Task brief:
Nothing below is to be printed except the lines between the line holding "LCD3 pin GND: GND -> none" and the line holding "TFT3 pin RES: TX -> A1", inclusive, each exactly as it appears.

The records:
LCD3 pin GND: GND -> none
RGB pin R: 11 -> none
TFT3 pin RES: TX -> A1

==

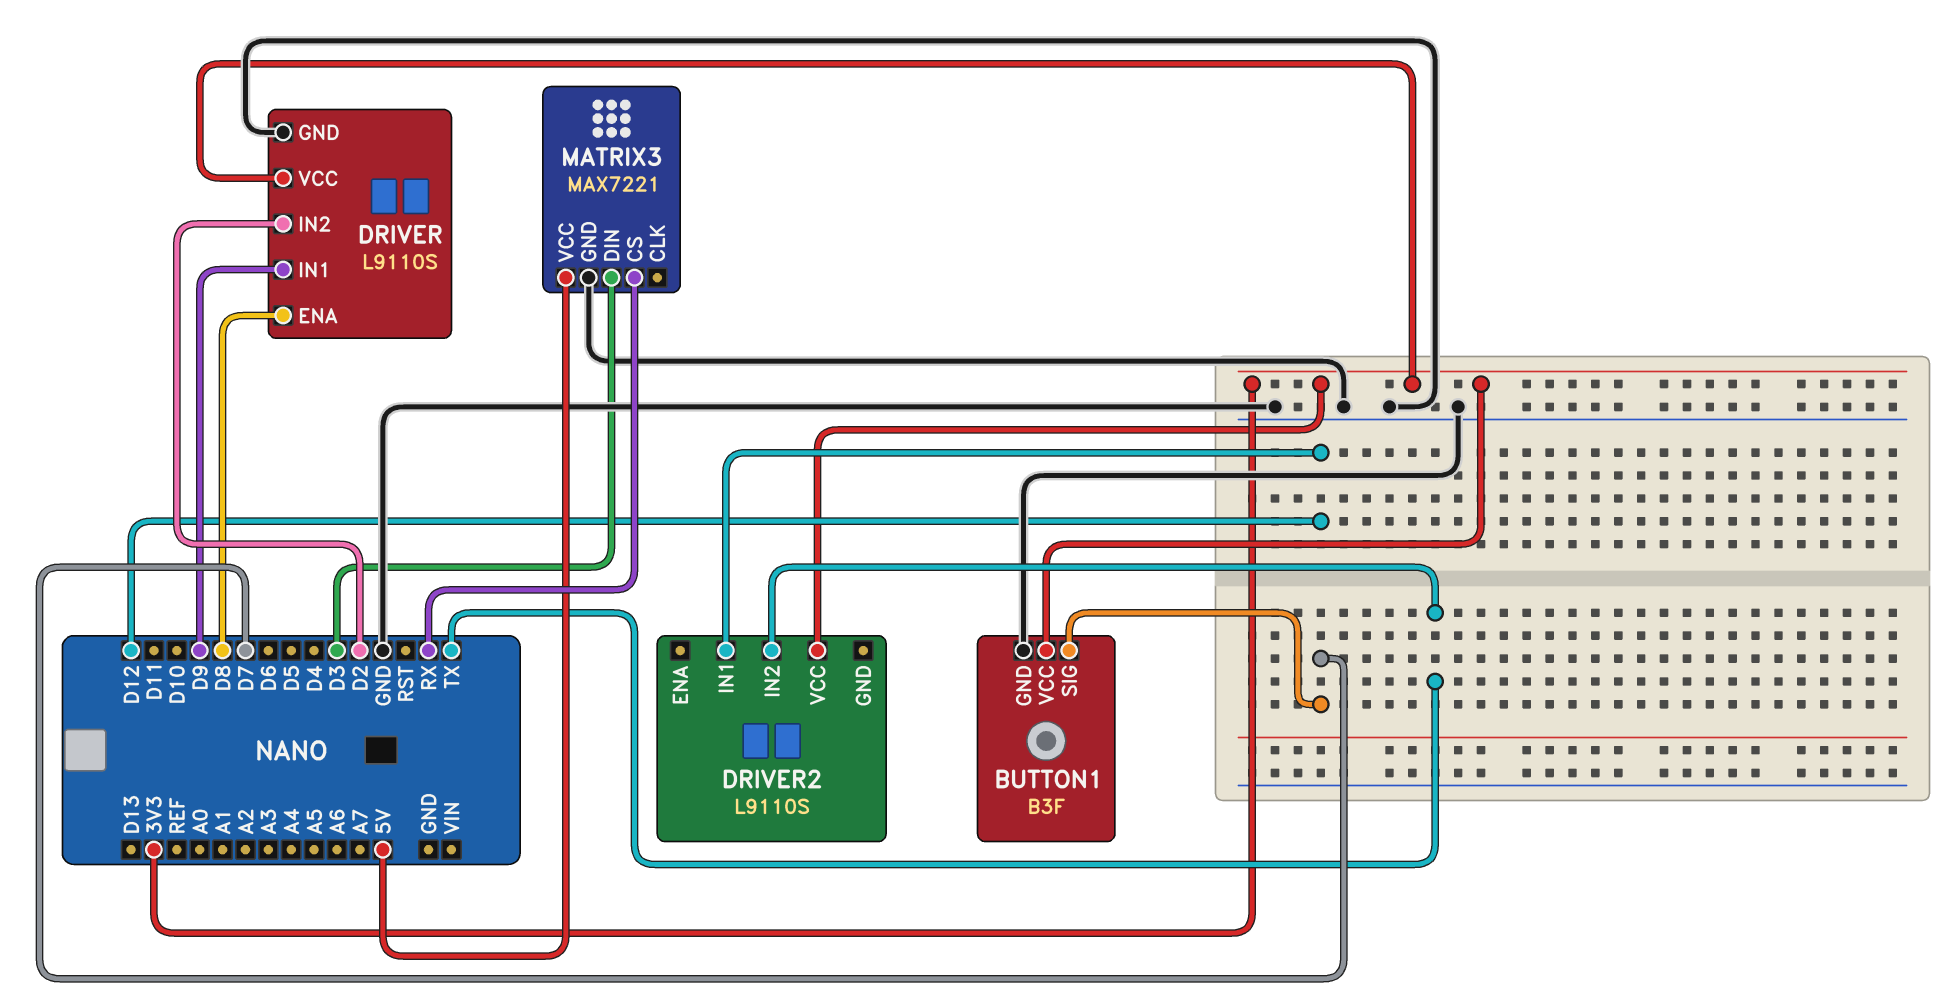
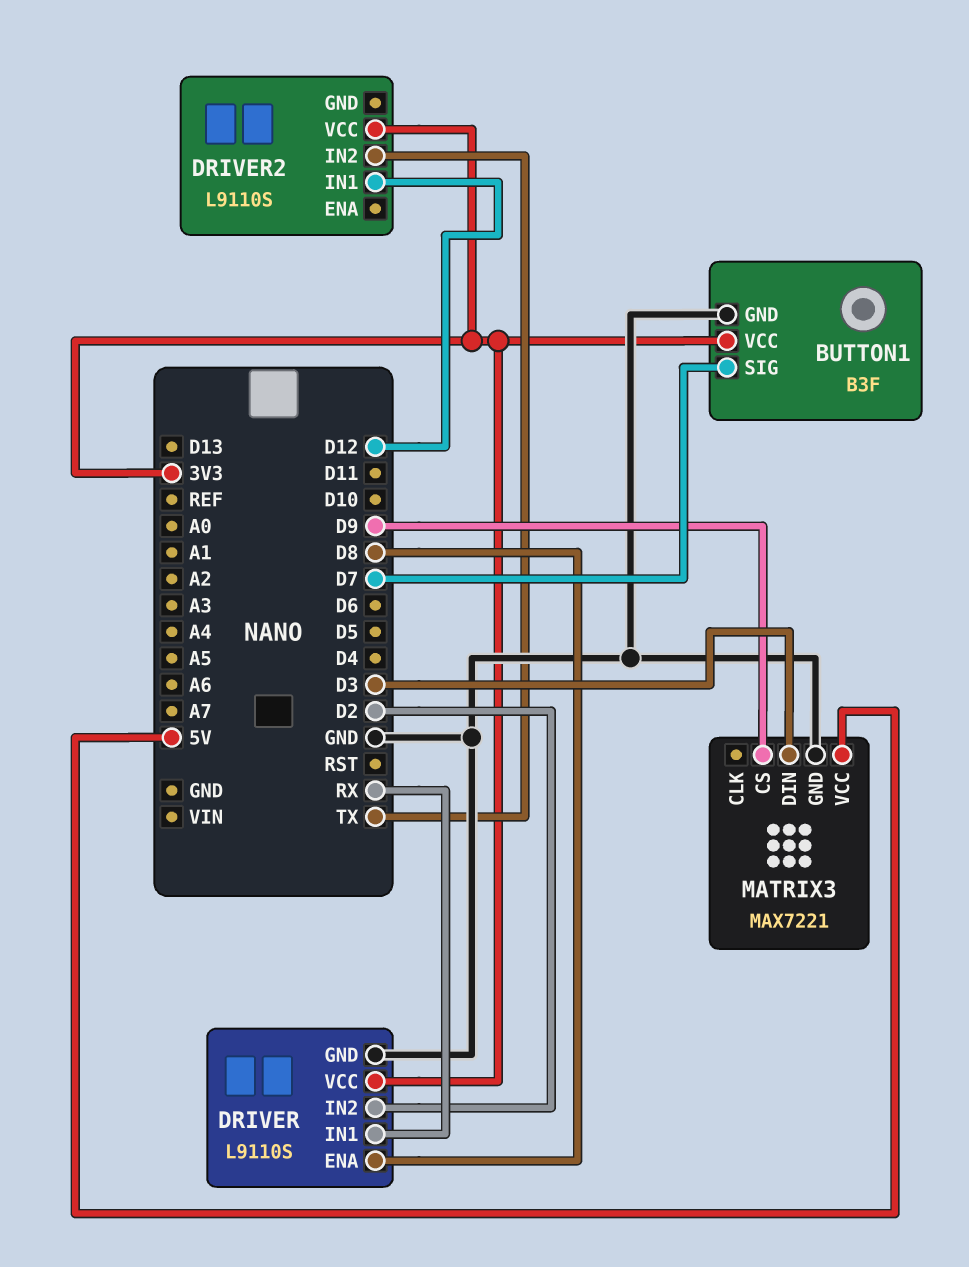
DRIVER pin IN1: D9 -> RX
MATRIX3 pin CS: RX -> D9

...

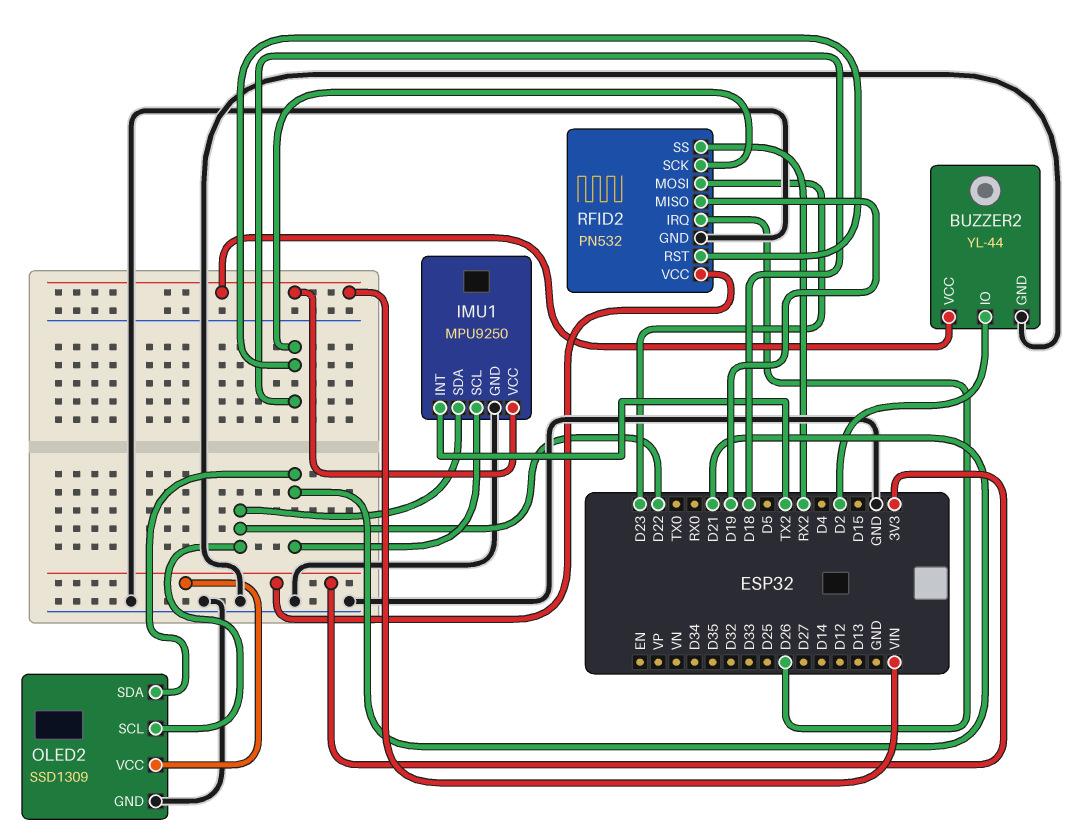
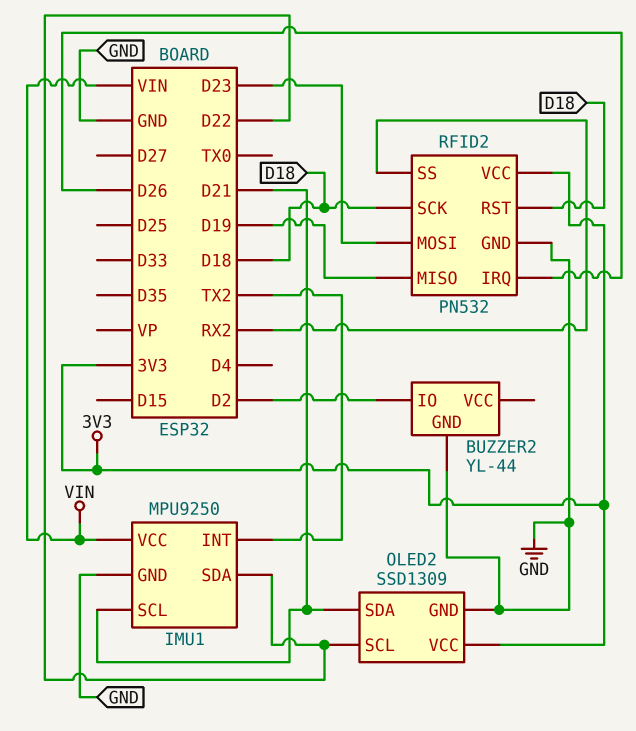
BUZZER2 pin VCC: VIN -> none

Written response:
LCD3 pin GND: GND -> none
RGB pin R: 11 -> none
TFT3 pin RES: TX -> A1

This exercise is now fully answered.